Work task: From the material below, copy every line in which the word "green" occurs.

Data for this exercise:
━━━━━━━━━━━━━━━━━━━━━━━━━━━━━━
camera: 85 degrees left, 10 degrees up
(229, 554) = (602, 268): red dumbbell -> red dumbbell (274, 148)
━━━━━━━━━━━━━━━━━━━━━━━━━━━━━━
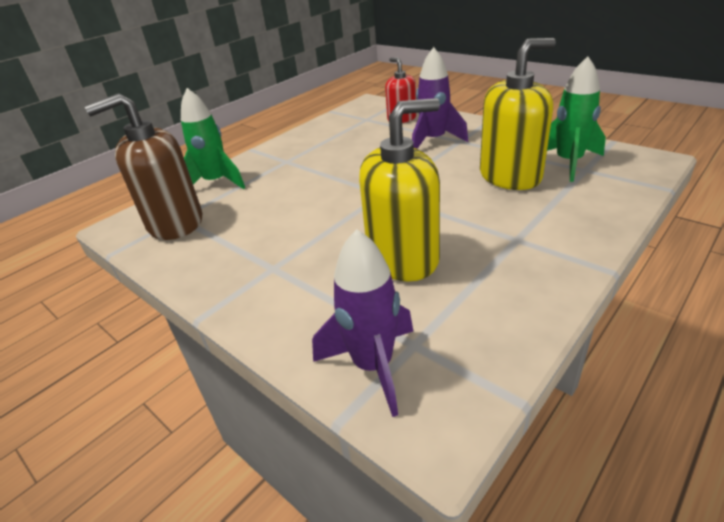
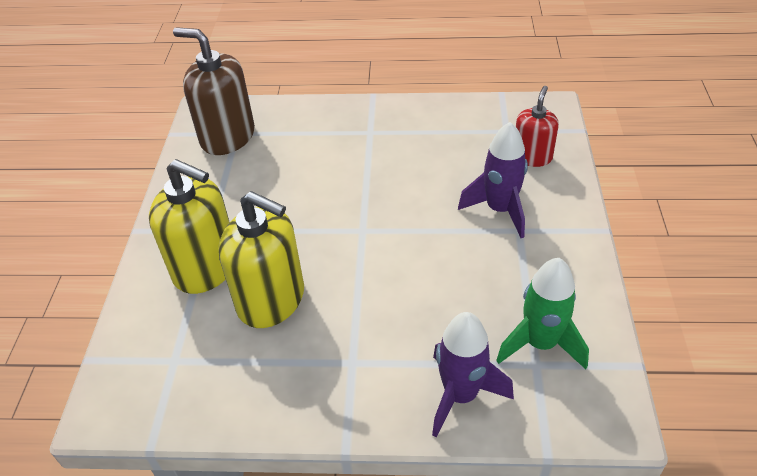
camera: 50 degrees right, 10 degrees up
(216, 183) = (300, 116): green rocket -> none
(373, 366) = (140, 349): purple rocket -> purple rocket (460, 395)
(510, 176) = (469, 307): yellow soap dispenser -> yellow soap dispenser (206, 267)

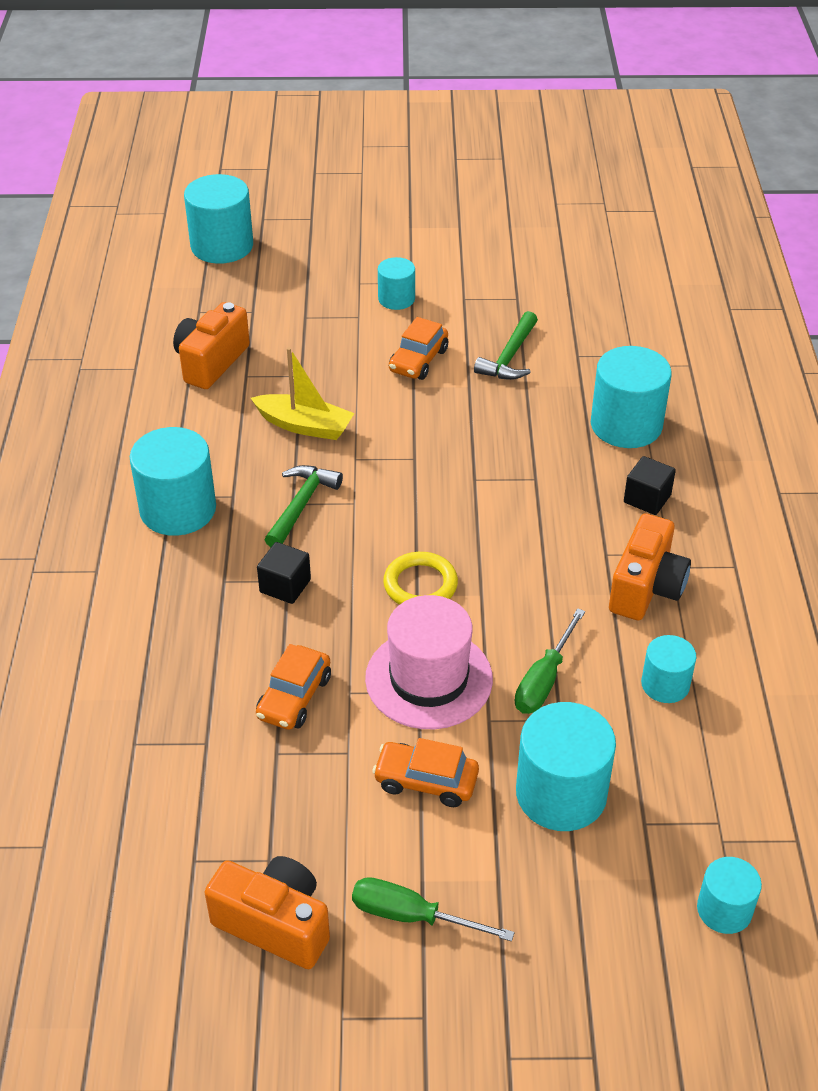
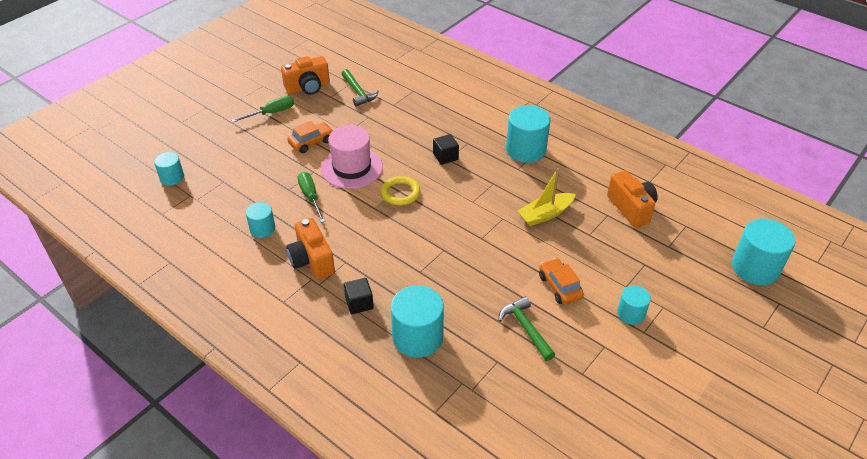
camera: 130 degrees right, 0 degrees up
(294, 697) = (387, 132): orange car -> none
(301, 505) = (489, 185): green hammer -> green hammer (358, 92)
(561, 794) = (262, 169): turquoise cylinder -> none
━━━━━━━━━━━━━━━━━━━━━━━━━━━━━━
Response for this exercise:
(216, 183) = (300, 116): green rocket -> none
(301, 505) = (489, 185): green hammer -> green hammer (358, 92)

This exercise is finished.